What to work on ::
Exactly as they stand, set down all of the records again.

Data in this exercise section start

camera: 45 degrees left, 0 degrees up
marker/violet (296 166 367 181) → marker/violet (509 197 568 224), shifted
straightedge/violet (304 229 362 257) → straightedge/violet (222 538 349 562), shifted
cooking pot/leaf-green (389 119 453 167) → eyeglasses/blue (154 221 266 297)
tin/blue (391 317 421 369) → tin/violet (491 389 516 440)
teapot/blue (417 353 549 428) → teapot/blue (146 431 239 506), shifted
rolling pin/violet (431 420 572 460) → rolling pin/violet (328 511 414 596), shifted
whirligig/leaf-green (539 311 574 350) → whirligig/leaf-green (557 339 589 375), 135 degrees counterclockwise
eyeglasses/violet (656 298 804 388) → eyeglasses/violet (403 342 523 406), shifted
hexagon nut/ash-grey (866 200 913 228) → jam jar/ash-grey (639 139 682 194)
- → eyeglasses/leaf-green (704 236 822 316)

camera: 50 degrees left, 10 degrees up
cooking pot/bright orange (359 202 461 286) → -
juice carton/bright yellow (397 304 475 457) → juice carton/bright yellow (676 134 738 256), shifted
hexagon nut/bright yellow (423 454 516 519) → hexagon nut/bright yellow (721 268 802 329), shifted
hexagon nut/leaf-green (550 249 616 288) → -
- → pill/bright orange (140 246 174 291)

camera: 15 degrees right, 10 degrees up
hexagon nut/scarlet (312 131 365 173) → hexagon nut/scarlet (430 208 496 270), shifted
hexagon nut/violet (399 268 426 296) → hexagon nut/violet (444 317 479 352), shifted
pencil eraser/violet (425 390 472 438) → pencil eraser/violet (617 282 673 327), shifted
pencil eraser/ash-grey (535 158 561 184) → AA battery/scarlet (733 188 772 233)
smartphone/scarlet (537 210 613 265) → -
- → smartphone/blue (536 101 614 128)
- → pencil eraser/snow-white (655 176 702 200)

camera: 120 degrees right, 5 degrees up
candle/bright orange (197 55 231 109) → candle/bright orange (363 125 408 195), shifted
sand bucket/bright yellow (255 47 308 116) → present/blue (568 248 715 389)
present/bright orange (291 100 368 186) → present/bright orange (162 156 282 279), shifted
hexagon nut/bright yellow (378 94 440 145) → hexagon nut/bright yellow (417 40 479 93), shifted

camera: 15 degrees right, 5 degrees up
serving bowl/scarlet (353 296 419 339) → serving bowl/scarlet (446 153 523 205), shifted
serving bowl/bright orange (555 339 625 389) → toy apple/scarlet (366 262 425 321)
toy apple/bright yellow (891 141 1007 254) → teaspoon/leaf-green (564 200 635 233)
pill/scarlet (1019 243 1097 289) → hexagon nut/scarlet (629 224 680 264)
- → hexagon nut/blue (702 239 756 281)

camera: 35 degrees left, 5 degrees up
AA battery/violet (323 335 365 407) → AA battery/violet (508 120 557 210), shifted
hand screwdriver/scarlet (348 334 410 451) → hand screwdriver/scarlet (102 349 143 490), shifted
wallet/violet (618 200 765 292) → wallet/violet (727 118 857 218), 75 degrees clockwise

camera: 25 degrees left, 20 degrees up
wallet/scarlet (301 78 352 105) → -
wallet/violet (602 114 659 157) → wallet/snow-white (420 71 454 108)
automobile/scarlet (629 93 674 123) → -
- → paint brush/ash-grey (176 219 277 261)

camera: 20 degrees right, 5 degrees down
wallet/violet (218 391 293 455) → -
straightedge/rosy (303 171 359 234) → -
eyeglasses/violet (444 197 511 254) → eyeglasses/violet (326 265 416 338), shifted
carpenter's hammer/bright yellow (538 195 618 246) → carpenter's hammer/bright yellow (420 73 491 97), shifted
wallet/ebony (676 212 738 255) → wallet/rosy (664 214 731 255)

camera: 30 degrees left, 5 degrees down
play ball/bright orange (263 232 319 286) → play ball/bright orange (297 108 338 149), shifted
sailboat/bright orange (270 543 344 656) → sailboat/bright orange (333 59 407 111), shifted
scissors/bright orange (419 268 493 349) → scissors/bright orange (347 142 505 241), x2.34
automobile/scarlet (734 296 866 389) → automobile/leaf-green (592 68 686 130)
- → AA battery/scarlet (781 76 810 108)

Data in this exercise section end

Response to this exercise ::
camera: 45 degrees left, 0 degrees up
marker/violet (296 166 367 181) → marker/violet (509 197 568 224), shifted
straightedge/violet (304 229 362 257) → straightedge/violet (222 538 349 562), shifted
cooking pot/leaf-green (389 119 453 167) → eyeglasses/blue (154 221 266 297)
tin/blue (391 317 421 369) → tin/violet (491 389 516 440)
teapot/blue (417 353 549 428) → teapot/blue (146 431 239 506), shifted
rolling pin/violet (431 420 572 460) → rolling pin/violet (328 511 414 596), shifted
whirligig/leaf-green (539 311 574 350) → whirligig/leaf-green (557 339 589 375), 135 degrees counterclockwise
eyeglasses/violet (656 298 804 388) → eyeglasses/violet (403 342 523 406), shifted
hexagon nut/ash-grey (866 200 913 228) → jam jar/ash-grey (639 139 682 194)
- → eyeglasses/leaf-green (704 236 822 316)

camera: 50 degrees left, 10 degrees up
cooking pot/bright orange (359 202 461 286) → -
juice carton/bright yellow (397 304 475 457) → juice carton/bright yellow (676 134 738 256), shifted
hexagon nut/bright yellow (423 454 516 519) → hexagon nut/bright yellow (721 268 802 329), shifted
hexagon nut/leaf-green (550 249 616 288) → -
- → pill/bright orange (140 246 174 291)

camera: 15 degrees right, 10 degrees up
hexagon nut/scarlet (312 131 365 173) → hexagon nut/scarlet (430 208 496 270), shifted
hexagon nut/violet (399 268 426 296) → hexagon nut/violet (444 317 479 352), shifted
pencil eraser/violet (425 390 472 438) → pencil eraser/violet (617 282 673 327), shifted
pencil eraser/ash-grey (535 158 561 184) → AA battery/scarlet (733 188 772 233)
smartphone/scarlet (537 210 613 265) → -
- → smartphone/blue (536 101 614 128)
- → pencil eraser/snow-white (655 176 702 200)

camera: 120 degrees right, 5 degrees up
candle/bright orange (197 55 231 109) → candle/bright orange (363 125 408 195), shifted
sand bucket/bright yellow (255 47 308 116) → present/blue (568 248 715 389)
present/bright orange (291 100 368 186) → present/bright orange (162 156 282 279), shifted
hexagon nut/bright yellow (378 94 440 145) → hexagon nut/bright yellow (417 40 479 93), shifted

camera: 15 degrees right, 5 degrees up
serving bowl/scarlet (353 296 419 339) → serving bowl/scarlet (446 153 523 205), shifted
serving bowl/bright orange (555 339 625 389) → toy apple/scarlet (366 262 425 321)
toy apple/bright yellow (891 141 1007 254) → teaspoon/leaf-green (564 200 635 233)
pill/scarlet (1019 243 1097 289) → hexagon nut/scarlet (629 224 680 264)
- → hexagon nut/blue (702 239 756 281)

camera: 35 degrees left, 5 degrees up
AA battery/violet (323 335 365 407) → AA battery/violet (508 120 557 210), shifted
hand screwdriver/scarlet (348 334 410 451) → hand screwdriver/scarlet (102 349 143 490), shifted
wallet/violet (618 200 765 292) → wallet/violet (727 118 857 218), 75 degrees clockwise

camera: 25 degrees left, 20 degrees up
wallet/scarlet (301 78 352 105) → -
wallet/violet (602 114 659 157) → wallet/snow-white (420 71 454 108)
automobile/scarlet (629 93 674 123) → -
- → paint brush/ash-grey (176 219 277 261)

camera: 20 degrees right, 5 degrees down
wallet/violet (218 391 293 455) → -
straightedge/rosy (303 171 359 234) → -
eyeglasses/violet (444 197 511 254) → eyeglasses/violet (326 265 416 338), shifted
carpenter's hammer/bright yellow (538 195 618 246) → carpenter's hammer/bright yellow (420 73 491 97), shifted
wallet/ebony (676 212 738 255) → wallet/rosy (664 214 731 255)

camera: 30 degrees left, 5 degrees down
play ball/bright orange (263 232 319 286) → play ball/bright orange (297 108 338 149), shifted
sailboat/bright orange (270 543 344 656) → sailboat/bright orange (333 59 407 111), shifted
scissors/bright orange (419 268 493 349) → scissors/bright orange (347 142 505 241), x2.34
automobile/scarlet (734 296 866 389) → automobile/leaf-green (592 68 686 130)
- → AA battery/scarlet (781 76 810 108)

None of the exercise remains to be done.